• _WRITTEN PROBLEM_
Nothing but the lines from the one that contains "Segment: stroma. Return" through the end of the listing should appear, set down exactly.

• _SOURCE DATA_
* * *

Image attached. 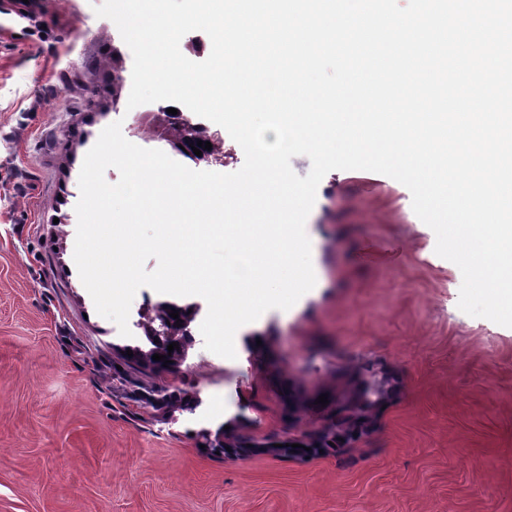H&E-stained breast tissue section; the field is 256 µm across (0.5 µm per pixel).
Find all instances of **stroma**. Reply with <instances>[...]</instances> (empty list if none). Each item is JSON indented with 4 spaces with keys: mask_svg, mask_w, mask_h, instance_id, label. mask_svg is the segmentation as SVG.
<instances>
[{
    "mask_svg": "<svg viewBox=\"0 0 512 512\" xmlns=\"http://www.w3.org/2000/svg\"><path fill=\"white\" fill-rule=\"evenodd\" d=\"M102 0H0V512H512V328L458 307L462 274L435 252L410 191L382 175L322 179L305 230L315 287L242 326L236 357L194 338L161 381L201 404L162 419L112 394L113 346L144 338L163 294L140 288L131 337L100 316L74 263L85 155L127 107L133 56ZM117 56L119 72L98 70ZM374 365L388 393L341 457L218 458L198 431L286 428L275 379L313 400L339 368Z\"/></svg>",
    "mask_w": 512,
    "mask_h": 512,
    "instance_id": "1",
    "label": "stroma"
}]
</instances>
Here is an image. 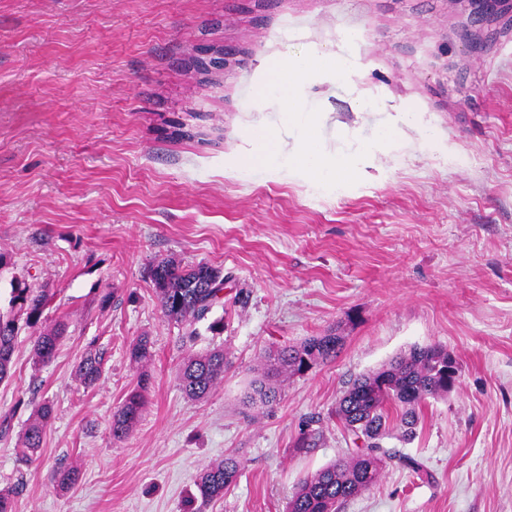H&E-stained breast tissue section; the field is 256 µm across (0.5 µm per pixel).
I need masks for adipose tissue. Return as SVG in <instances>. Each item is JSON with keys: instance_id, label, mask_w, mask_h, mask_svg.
Wrapping results in <instances>:
<instances>
[{"instance_id": "adipose-tissue-1", "label": "adipose tissue", "mask_w": 512, "mask_h": 512, "mask_svg": "<svg viewBox=\"0 0 512 512\" xmlns=\"http://www.w3.org/2000/svg\"><path fill=\"white\" fill-rule=\"evenodd\" d=\"M308 67L304 58L287 59L278 63L263 76L260 82L264 100L279 105L281 123L300 131L292 145H285L272 128H265L262 136L253 144L249 161H271L288 172L317 184H333L356 177L359 162L348 155L333 154L319 141L309 138L307 130L316 122V115L299 108L296 97L297 86L289 81V74H303Z\"/></svg>"}]
</instances>
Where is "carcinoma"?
Instances as JSON below:
<instances>
[{
    "label": "carcinoma",
    "instance_id": "obj_1",
    "mask_svg": "<svg viewBox=\"0 0 512 512\" xmlns=\"http://www.w3.org/2000/svg\"><path fill=\"white\" fill-rule=\"evenodd\" d=\"M152 278L164 316L187 328L188 335L193 336L194 325L207 319L219 299L220 289L212 287V283L224 278V271L207 263L183 267L169 258L153 266ZM49 301L45 287L12 289L11 314H0V382L11 377L21 320L27 327L39 330L32 349L34 364L45 365L54 358L67 325L44 324L43 313ZM343 342L344 337L333 332L311 336L298 346L270 356L267 370L275 376L300 374L307 363L317 365L335 358ZM130 357L137 363L147 361L151 357L150 339L146 336L137 339L130 349ZM447 364L448 351L440 346L413 348L380 369L353 380L340 398L336 413L355 439L362 442L363 450L304 479L288 499L285 512H340L344 502L375 484L386 460L391 458L381 445L393 431L389 408H402L399 438L411 439L419 420L416 408L428 398L448 394ZM227 365L222 349L188 356L178 370L181 390L193 400L206 398L224 379ZM102 366V357L89 352L78 363L76 378L91 387L101 378ZM149 384V376L142 375L136 388L113 414L110 428L114 440H124L139 423ZM254 391L266 405L279 397L278 388L267 377L255 381ZM52 415L51 404L44 402L30 416L20 438L25 459H32L42 447ZM240 475L239 461L228 456L201 470L195 480L196 493L203 503L220 499L236 485Z\"/></svg>",
    "mask_w": 512,
    "mask_h": 512
}]
</instances>
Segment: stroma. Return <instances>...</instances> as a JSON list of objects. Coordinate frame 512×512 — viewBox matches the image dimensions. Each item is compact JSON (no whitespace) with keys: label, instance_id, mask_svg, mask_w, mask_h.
I'll use <instances>...</instances> for the list:
<instances>
[{"label":"stroma","instance_id":"1","mask_svg":"<svg viewBox=\"0 0 512 512\" xmlns=\"http://www.w3.org/2000/svg\"><path fill=\"white\" fill-rule=\"evenodd\" d=\"M496 28L476 53L461 0H0V313L16 284L45 285L47 323L67 324L40 366L22 327L0 383L15 512H284L354 448L336 415L349 384L430 345L455 356L458 387L423 403L411 441L383 440L399 461L342 512H512V31ZM318 48L351 61L339 77L313 60L298 85L328 149L355 154L398 112L433 138L403 129L402 149L338 184L264 163L225 173L277 119L259 99L267 58ZM207 51L223 69L197 70ZM169 257L223 269L220 331L202 321L191 338L164 316L150 269ZM332 330L336 358L250 402L265 353ZM142 336L144 366L130 358ZM213 348L230 367L190 400L178 368ZM89 351L105 365L86 388ZM144 370L141 419L115 441L112 413ZM44 401L53 418L26 465L19 435ZM228 454L237 484L195 500L199 471ZM69 467L79 478L60 485ZM102 357L97 353H87L78 363L75 375L85 387L95 385L102 375Z\"/></svg>","mask_w":512,"mask_h":512}]
</instances>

* * *

• _SOLVED EXERCISE_
Segment: stroma. Return <instances>...</instances> as a JSON list of objects. Coordinate frame 512×512 — viewBox matches the image dimensions. Each item is compact JSON (no whitespace) with keys: label, instance_id, mask_svg, mask_w, mask_h.
I'll use <instances>...</instances> for the list:
<instances>
[{"label":"stroma","instance_id":"1","mask_svg":"<svg viewBox=\"0 0 512 512\" xmlns=\"http://www.w3.org/2000/svg\"><path fill=\"white\" fill-rule=\"evenodd\" d=\"M496 28L476 53L461 0H0V313L16 284L45 285L47 323L67 324L40 366L22 327L0 383L15 512H284L354 448L336 415L349 384L430 345L455 356L458 387L423 403L411 441L383 440L399 461L342 512H512V31ZM318 48L351 61L339 77L313 60L298 85L328 149L355 154L398 112L433 138L403 129L402 149L338 184L264 163L225 173L277 119L259 99L267 58ZM207 51L223 69L197 70ZM169 257L223 269L220 331L202 321L191 338L164 316L150 269ZM332 330L336 358L250 402L265 353ZM142 336L144 366L130 358ZM213 348L230 367L190 400L178 368ZM89 351L105 365L86 388ZM144 370L141 419L115 441L112 413ZM44 401L53 418L26 465L19 435ZM228 454L237 484L195 500L199 471ZM69 467L79 478L60 485ZM102 357L97 353H87L78 363L75 375L85 387L95 385L102 375Z\"/></svg>","mask_w":512,"mask_h":512}]
</instances>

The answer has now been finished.